### [Task to carry out]
Set down all the data again. Change nothing.

[Data records]

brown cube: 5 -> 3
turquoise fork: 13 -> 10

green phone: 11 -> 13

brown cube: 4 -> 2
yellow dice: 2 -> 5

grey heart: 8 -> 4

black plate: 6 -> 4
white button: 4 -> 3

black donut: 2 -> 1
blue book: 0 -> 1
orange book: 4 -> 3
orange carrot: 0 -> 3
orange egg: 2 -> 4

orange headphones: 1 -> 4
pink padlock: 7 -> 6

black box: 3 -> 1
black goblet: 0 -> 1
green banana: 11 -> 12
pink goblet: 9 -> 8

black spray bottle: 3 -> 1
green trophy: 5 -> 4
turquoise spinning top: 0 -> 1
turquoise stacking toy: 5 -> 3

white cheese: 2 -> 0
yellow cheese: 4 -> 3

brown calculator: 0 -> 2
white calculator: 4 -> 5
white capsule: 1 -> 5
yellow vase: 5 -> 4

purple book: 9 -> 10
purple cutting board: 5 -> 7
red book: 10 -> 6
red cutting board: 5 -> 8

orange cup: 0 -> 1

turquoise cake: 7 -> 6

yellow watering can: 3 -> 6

### [Result for this task]
brown cube: 5 -> 3
turquoise fork: 13 -> 10

green phone: 11 -> 13

brown cube: 4 -> 2
yellow dice: 2 -> 5

grey heart: 8 -> 4

black plate: 6 -> 4
white button: 4 -> 3

black donut: 2 -> 1
blue book: 0 -> 1
orange book: 4 -> 3
orange carrot: 0 -> 3
orange egg: 2 -> 4

orange headphones: 1 -> 4
pink padlock: 7 -> 6

black box: 3 -> 1
black goblet: 0 -> 1
green banana: 11 -> 12
pink goblet: 9 -> 8

black spray bottle: 3 -> 1
green trophy: 5 -> 4
turquoise spinning top: 0 -> 1
turquoise stacking toy: 5 -> 3

white cheese: 2 -> 0
yellow cheese: 4 -> 3

brown calculator: 0 -> 2
white calculator: 4 -> 5
white capsule: 1 -> 5
yellow vase: 5 -> 4

purple book: 9 -> 10
purple cutting board: 5 -> 7
red book: 10 -> 6
red cutting board: 5 -> 8

orange cup: 0 -> 1

turquoise cake: 7 -> 6

yellow watering can: 3 -> 6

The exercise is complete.